Dataset excerpts Start Marker

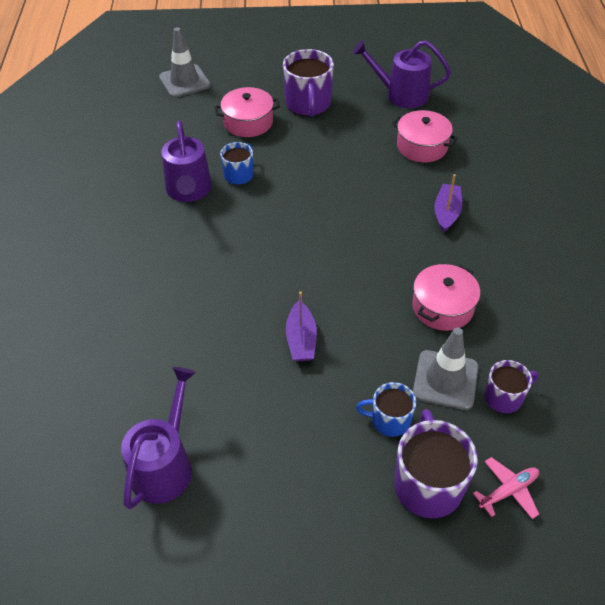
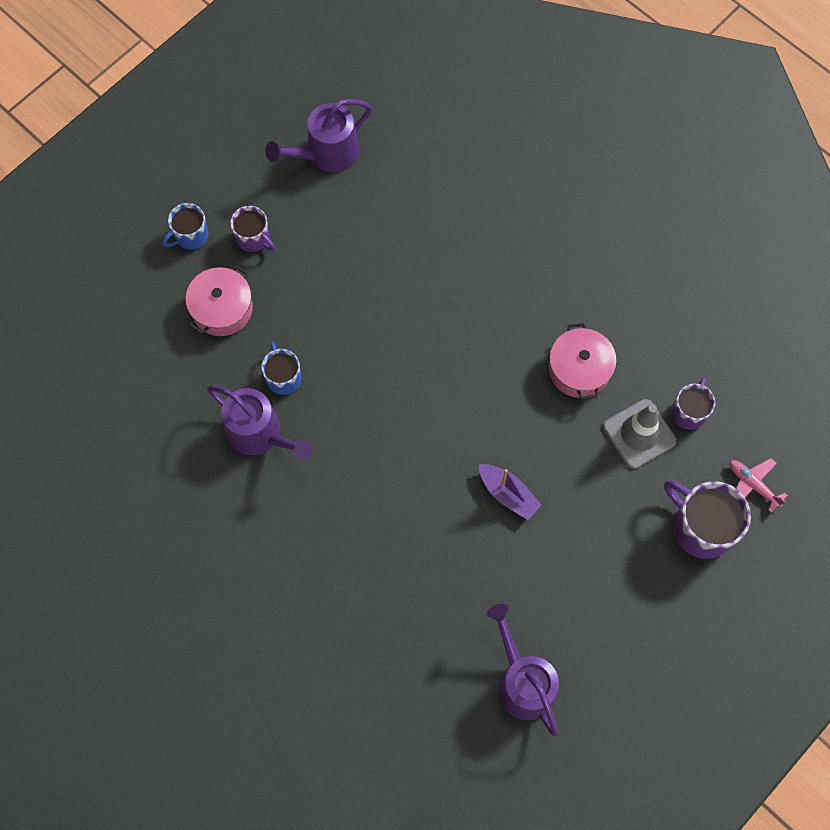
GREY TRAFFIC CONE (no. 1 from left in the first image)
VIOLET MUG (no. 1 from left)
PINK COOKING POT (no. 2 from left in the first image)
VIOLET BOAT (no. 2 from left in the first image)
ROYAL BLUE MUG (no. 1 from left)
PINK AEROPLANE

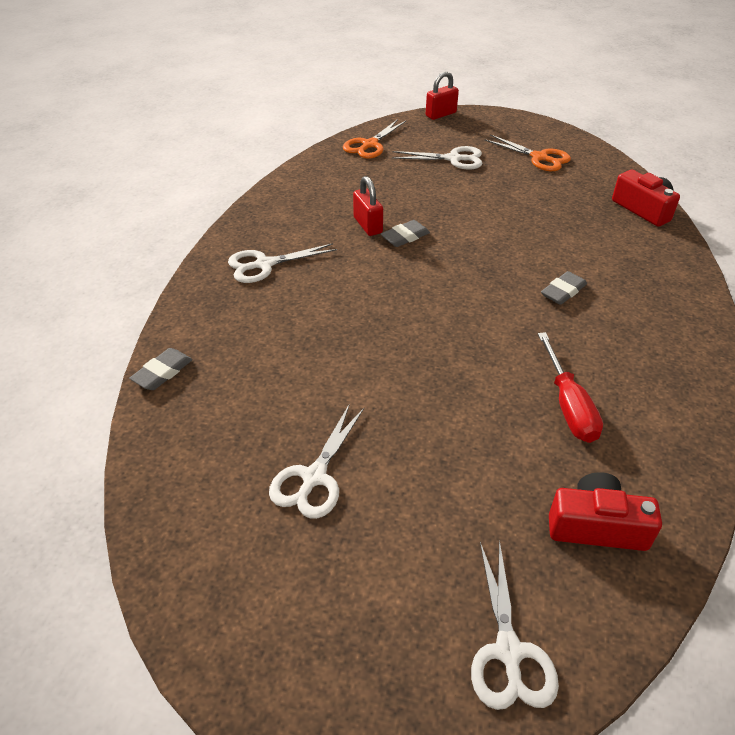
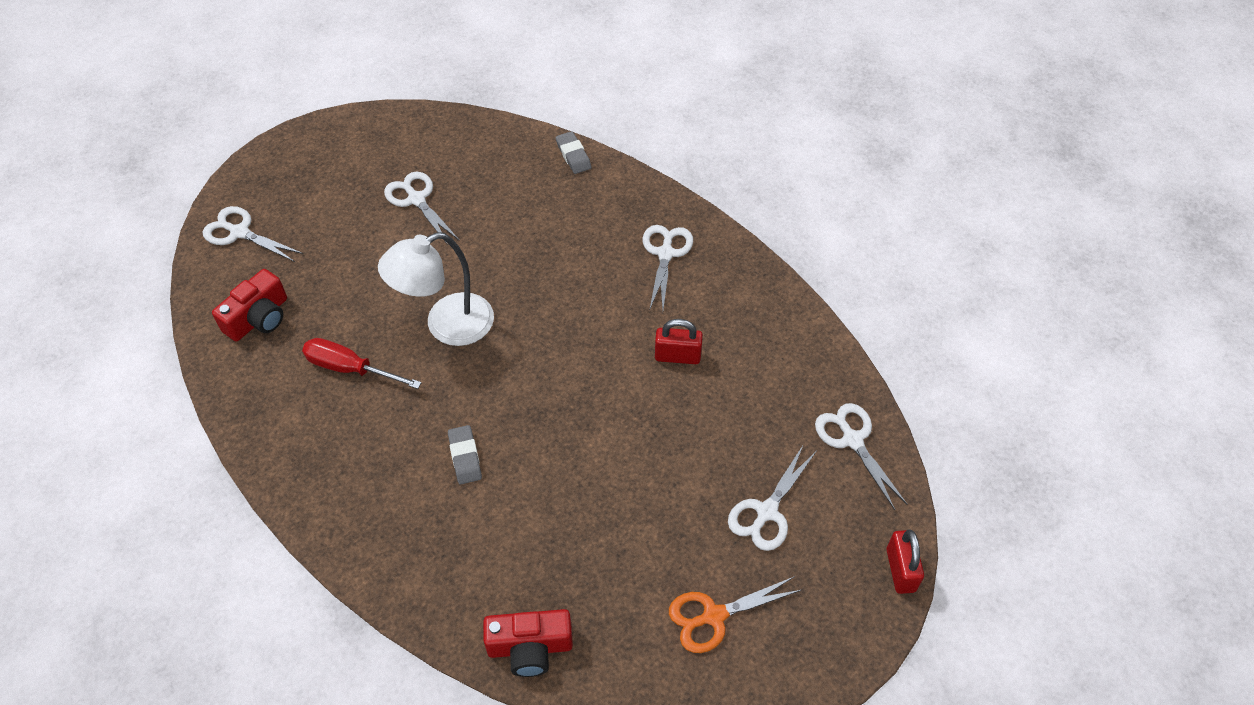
WHITE PAIR OF SCISSORS (no. 5 from left)
GREY ERASER (no. 2 from left in the first image)
WHITE DESK LAMP

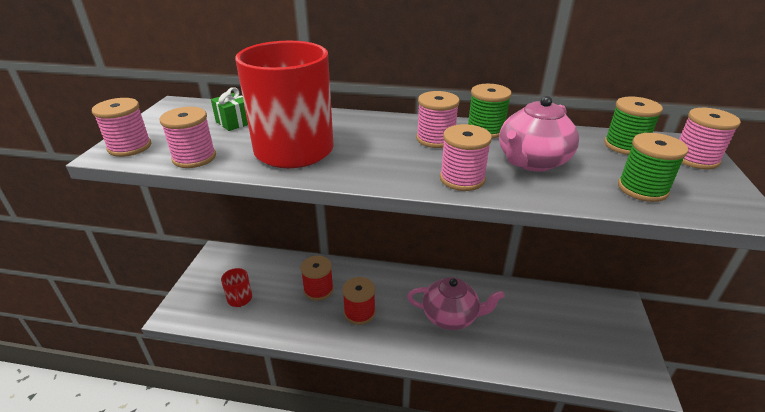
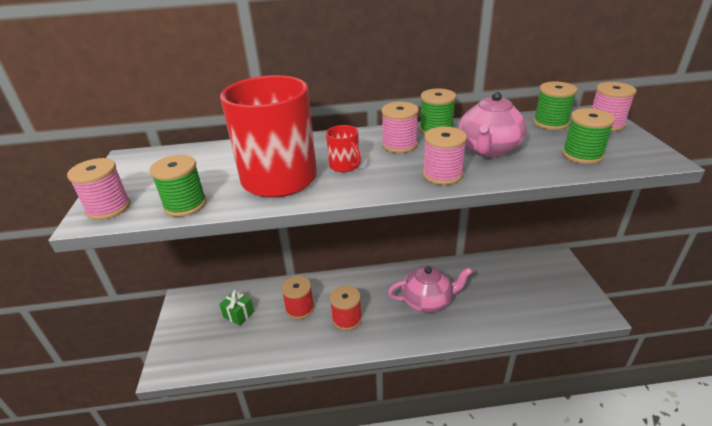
LEAF-GREEN GIFT
LEAF-GREEN BOBBIN (no. 1 from left)
SCARLET MUG (no. 2 from left)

Dataset excerpts End Marker

> _What you will do_: Repeat the entries exactly. Any picture is to be left out.

> _Result of the task_:
GREY TRAFFIC CONE (no. 1 from left in the first image)
VIOLET MUG (no. 1 from left)
PINK COOKING POT (no. 2 from left in the first image)
VIOLET BOAT (no. 2 from left in the first image)
ROYAL BLUE MUG (no. 1 from left)
PINK AEROPLANE

WHITE PAIR OF SCISSORS (no. 5 from left)
GREY ERASER (no. 2 from left in the first image)
WHITE DESK LAMP

LEAF-GREEN GIFT
LEAF-GREEN BOBBIN (no. 1 from left)
SCARLET MUG (no. 2 from left)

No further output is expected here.